▸ Exercise: Below are records with pictures; copy word for word only the lines between the line with "Primdia: [898,772,950,824] ->" and the line with "Script: [893,505,944,557] ->", inclusive, and drop the pictures.

Excerpts from a dataset
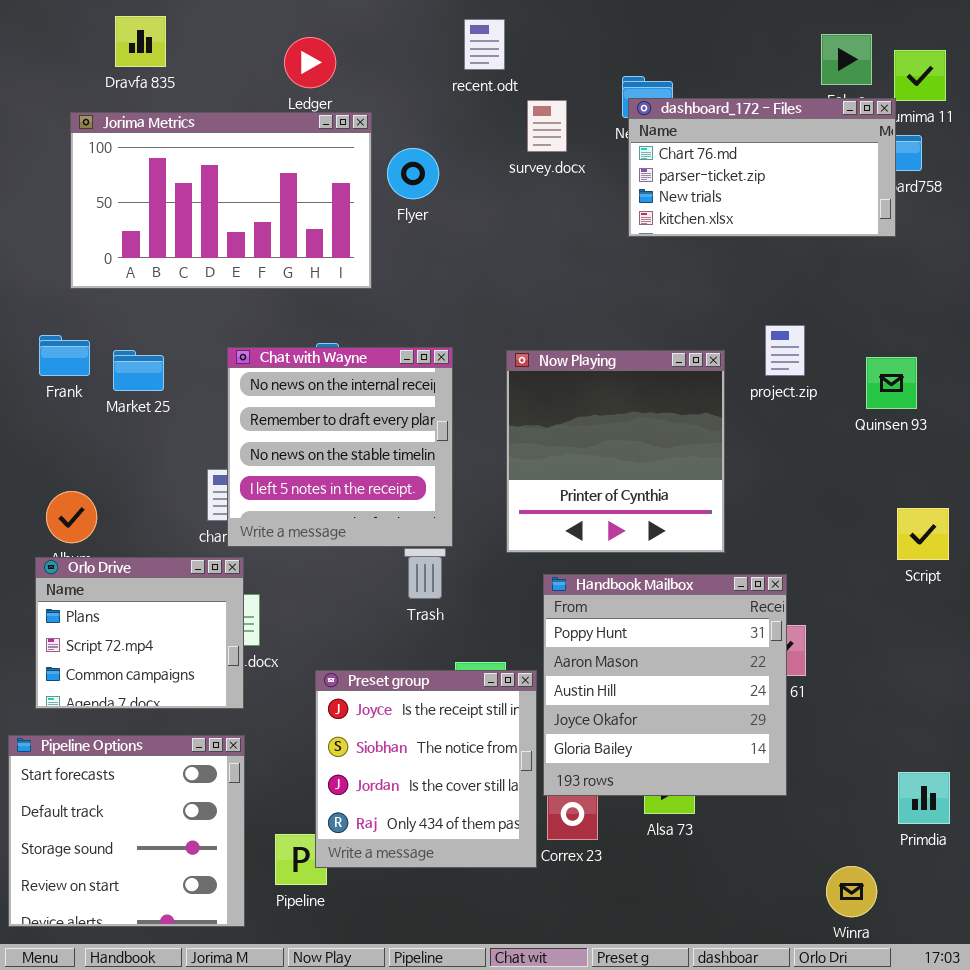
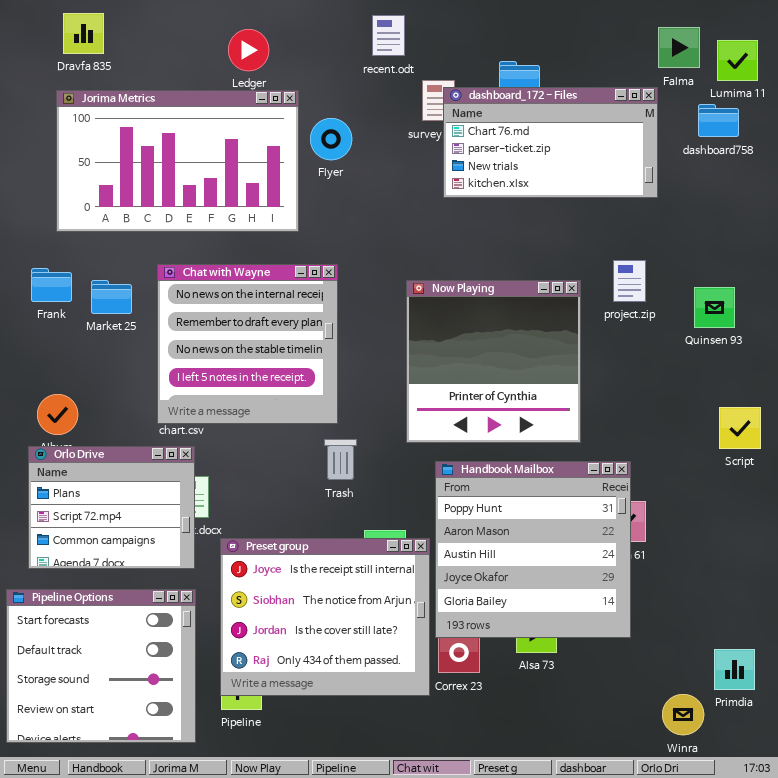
Dravfa 835: [115,16,166,67] -> [63,13,104,54], moved
dashboard_172 - Files: [628,98,896,237] -> [443,87,658,198], moved
Chat with Wayne: [227,347,453,547] -> [157,264,338,424], moved
Preset group: [315,670,537,868] -> [220,538,430,696], resized
Primdia: [898,772,950,824] -> [714,649,755,690], moved

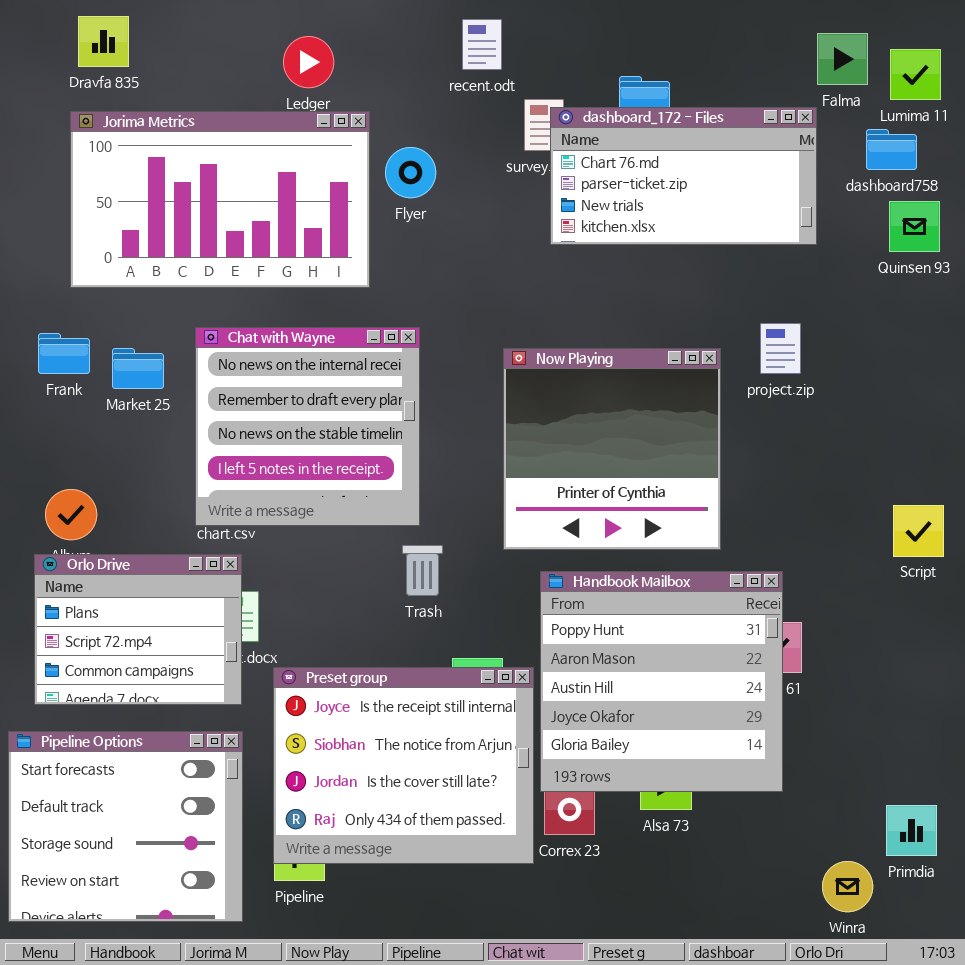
Quinsen 93: [694,287,735,328] -> [889,201,940,252], moved

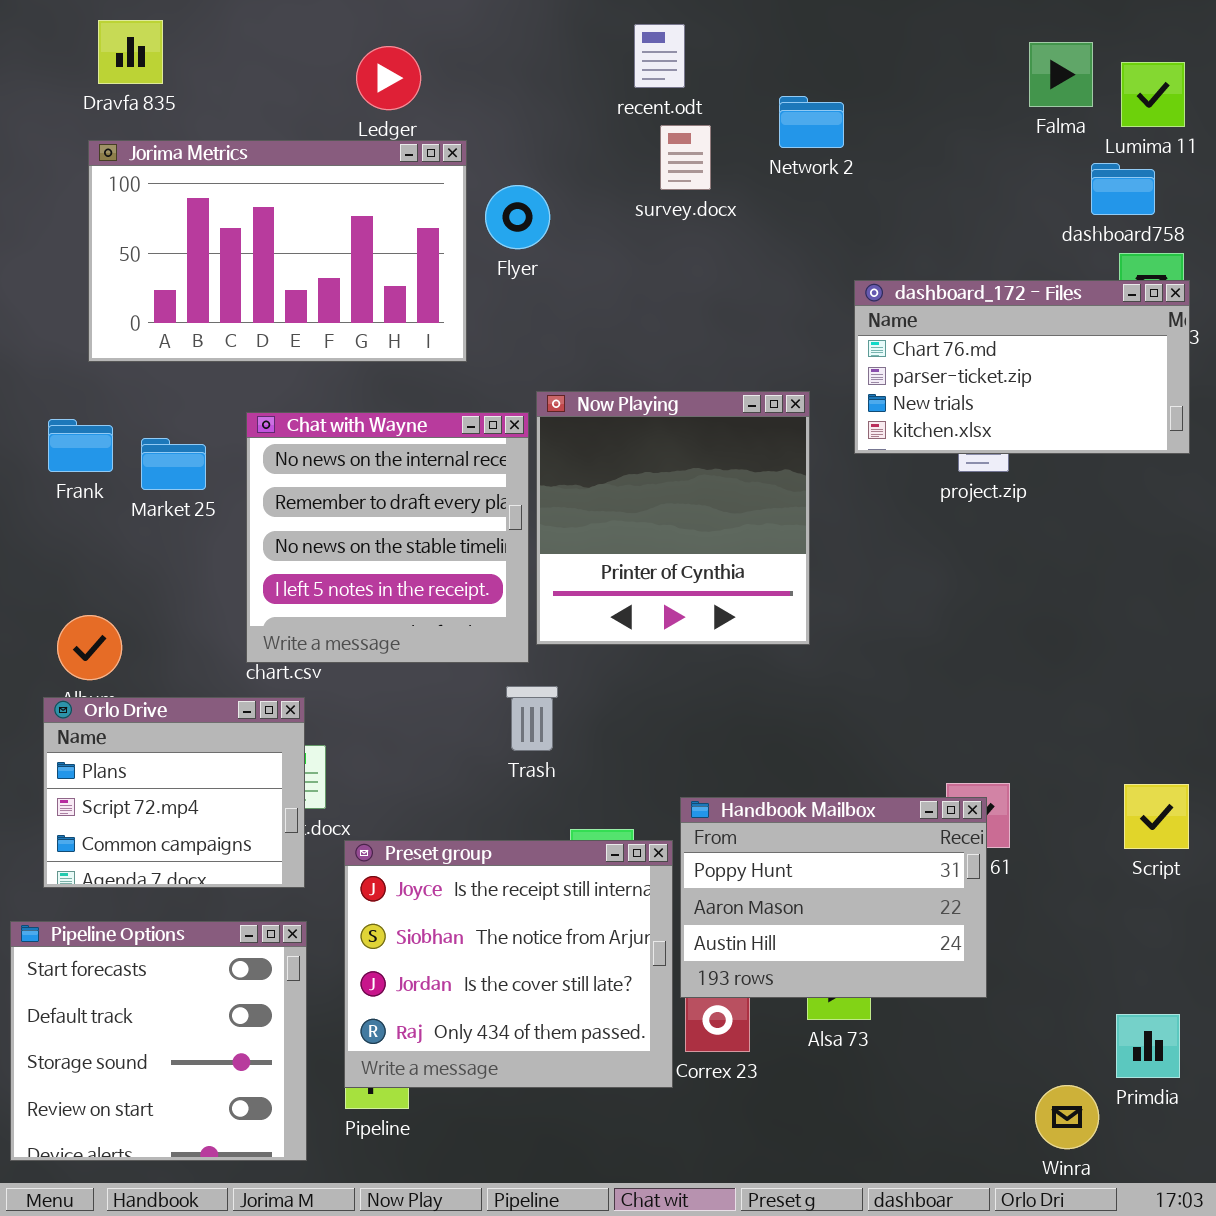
recent.odt: [462,19,502,70] -> [634,24,685,88], moved
dashboard_172 - Files: [550,107,817,245] -> [854,280,1190,454], moved
Now Playing: [503,348,721,550] -> [536,391,810,645], moved
Script: [893,505,944,557] -> [1124,784,1189,849], moved
Handbook Mailbox: [540,571,783,792] -> [680,797,987,998], resized

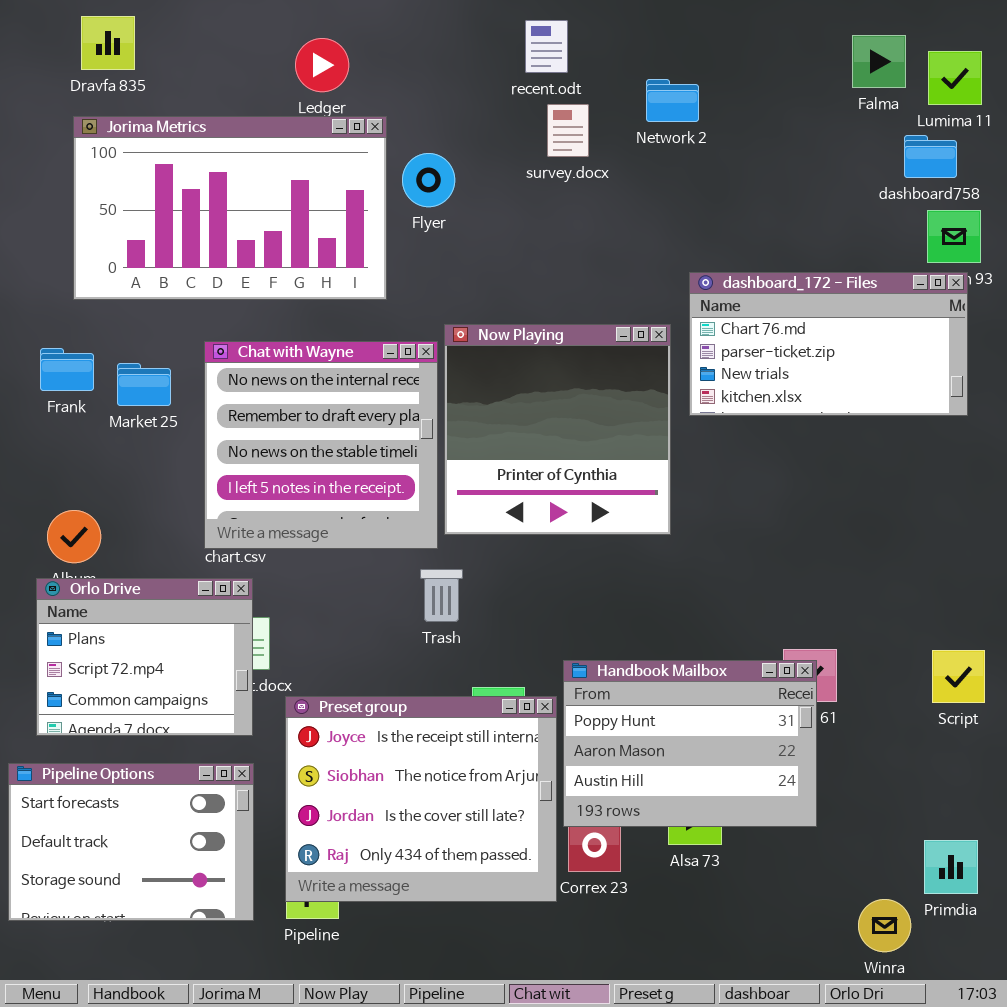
dashboard_172 - Files: [854,280,1190,454] -> [689,272,968,416], moved
Pipeline Options: [10,921,307,1161] -> [8,763,254,921], resized

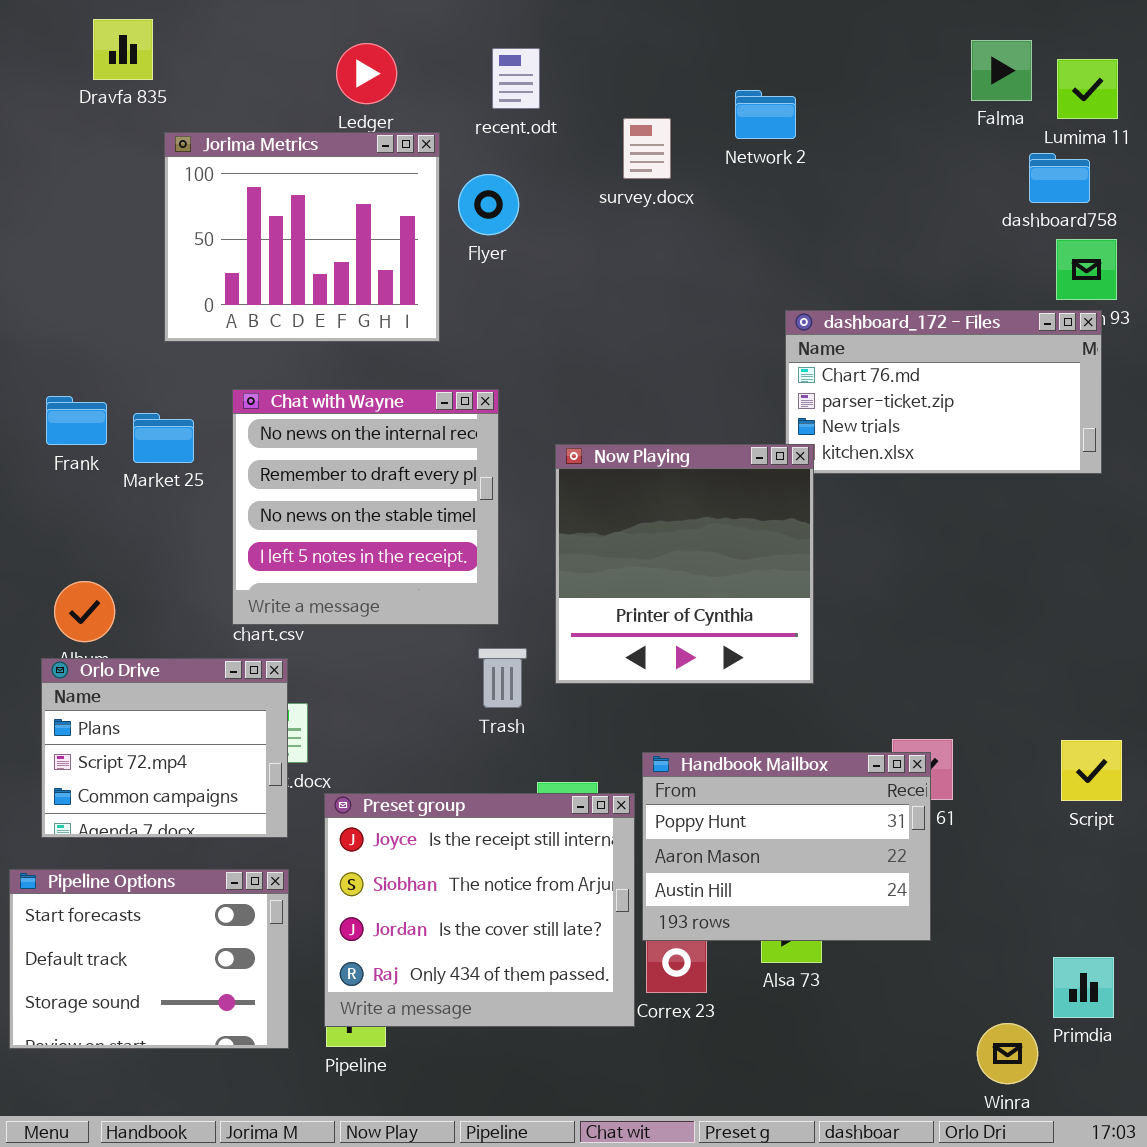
recent.odt: [525,20,568,73] -> [492,48,540,109], moved
Jorima Metrics: [73,116,387,300] -> [164,132,440,342], resized
Now Playing: [444,324,671,535] -> [555,444,814,684], moved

▸ Written solution:
Primdia: [898,772,950,824] -> [714,649,755,690], moved

Quinsen 93: [694,287,735,328] -> [889,201,940,252], moved

recent.odt: [462,19,502,70] -> [634,24,685,88], moved
dashboard_172 - Files: [550,107,817,245] -> [854,280,1190,454], moved
Now Playing: [503,348,721,550] -> [536,391,810,645], moved
Script: [893,505,944,557] -> [1124,784,1189,849], moved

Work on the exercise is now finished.